[THE PROBLEM]
Return exactly the lines below, starting with the one that has "GAS1 pin DO: A7 -> B3" and going on through the one that has "STEPPER3 pin IN2: A0 -> TX".
- - - -
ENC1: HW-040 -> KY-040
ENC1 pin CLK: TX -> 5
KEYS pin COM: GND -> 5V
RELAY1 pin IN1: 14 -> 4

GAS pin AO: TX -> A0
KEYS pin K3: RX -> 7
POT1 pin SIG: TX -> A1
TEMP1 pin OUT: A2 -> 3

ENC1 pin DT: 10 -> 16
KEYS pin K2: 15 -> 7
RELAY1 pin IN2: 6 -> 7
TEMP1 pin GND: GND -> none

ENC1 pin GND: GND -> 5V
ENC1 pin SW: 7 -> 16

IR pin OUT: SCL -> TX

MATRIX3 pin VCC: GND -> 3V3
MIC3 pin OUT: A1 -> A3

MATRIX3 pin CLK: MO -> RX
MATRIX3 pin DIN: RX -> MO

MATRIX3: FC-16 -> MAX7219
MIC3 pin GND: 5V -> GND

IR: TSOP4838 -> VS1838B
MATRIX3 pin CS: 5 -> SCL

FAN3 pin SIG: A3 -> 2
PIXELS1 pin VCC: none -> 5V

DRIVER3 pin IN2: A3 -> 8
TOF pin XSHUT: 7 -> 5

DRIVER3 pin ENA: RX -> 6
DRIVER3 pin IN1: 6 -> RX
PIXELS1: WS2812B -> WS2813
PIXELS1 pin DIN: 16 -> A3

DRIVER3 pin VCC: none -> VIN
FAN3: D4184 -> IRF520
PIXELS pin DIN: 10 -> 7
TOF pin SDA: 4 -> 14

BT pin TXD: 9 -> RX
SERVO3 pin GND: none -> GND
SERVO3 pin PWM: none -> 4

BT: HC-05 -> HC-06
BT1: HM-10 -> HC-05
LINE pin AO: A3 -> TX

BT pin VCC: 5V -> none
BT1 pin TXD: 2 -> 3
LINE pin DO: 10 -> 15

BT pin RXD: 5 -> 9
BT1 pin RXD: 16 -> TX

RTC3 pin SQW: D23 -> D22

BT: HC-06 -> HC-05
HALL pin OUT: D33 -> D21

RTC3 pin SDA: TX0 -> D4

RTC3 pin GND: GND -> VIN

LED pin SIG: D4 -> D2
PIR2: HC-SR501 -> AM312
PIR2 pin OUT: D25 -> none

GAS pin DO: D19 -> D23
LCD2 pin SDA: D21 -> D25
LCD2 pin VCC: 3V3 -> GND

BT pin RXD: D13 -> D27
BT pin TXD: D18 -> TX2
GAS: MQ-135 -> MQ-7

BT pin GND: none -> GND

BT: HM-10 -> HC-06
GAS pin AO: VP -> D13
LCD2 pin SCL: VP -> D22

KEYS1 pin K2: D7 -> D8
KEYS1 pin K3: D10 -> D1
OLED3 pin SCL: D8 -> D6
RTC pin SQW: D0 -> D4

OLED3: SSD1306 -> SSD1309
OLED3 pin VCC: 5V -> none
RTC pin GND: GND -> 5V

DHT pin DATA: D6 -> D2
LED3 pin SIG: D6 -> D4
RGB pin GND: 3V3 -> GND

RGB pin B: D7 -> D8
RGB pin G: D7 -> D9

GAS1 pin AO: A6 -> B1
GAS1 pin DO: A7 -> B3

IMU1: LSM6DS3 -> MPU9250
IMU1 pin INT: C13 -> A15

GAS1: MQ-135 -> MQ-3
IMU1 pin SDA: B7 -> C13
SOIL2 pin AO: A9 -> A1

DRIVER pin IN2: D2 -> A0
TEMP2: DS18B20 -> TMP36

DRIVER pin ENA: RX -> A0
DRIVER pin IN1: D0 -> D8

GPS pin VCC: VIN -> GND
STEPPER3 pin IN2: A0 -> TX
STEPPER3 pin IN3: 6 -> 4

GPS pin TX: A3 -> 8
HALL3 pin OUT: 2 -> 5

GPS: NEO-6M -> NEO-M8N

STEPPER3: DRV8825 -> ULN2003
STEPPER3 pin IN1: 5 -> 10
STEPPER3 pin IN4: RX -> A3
- - - -
[SOLUTION FOR THIS PROBLEM]
GAS1 pin DO: A7 -> B3

IMU1: LSM6DS3 -> MPU9250
IMU1 pin INT: C13 -> A15

GAS1: MQ-135 -> MQ-3
IMU1 pin SDA: B7 -> C13
SOIL2 pin AO: A9 -> A1

DRIVER pin IN2: D2 -> A0
TEMP2: DS18B20 -> TMP36

DRIVER pin ENA: RX -> A0
DRIVER pin IN1: D0 -> D8

GPS pin VCC: VIN -> GND
STEPPER3 pin IN2: A0 -> TX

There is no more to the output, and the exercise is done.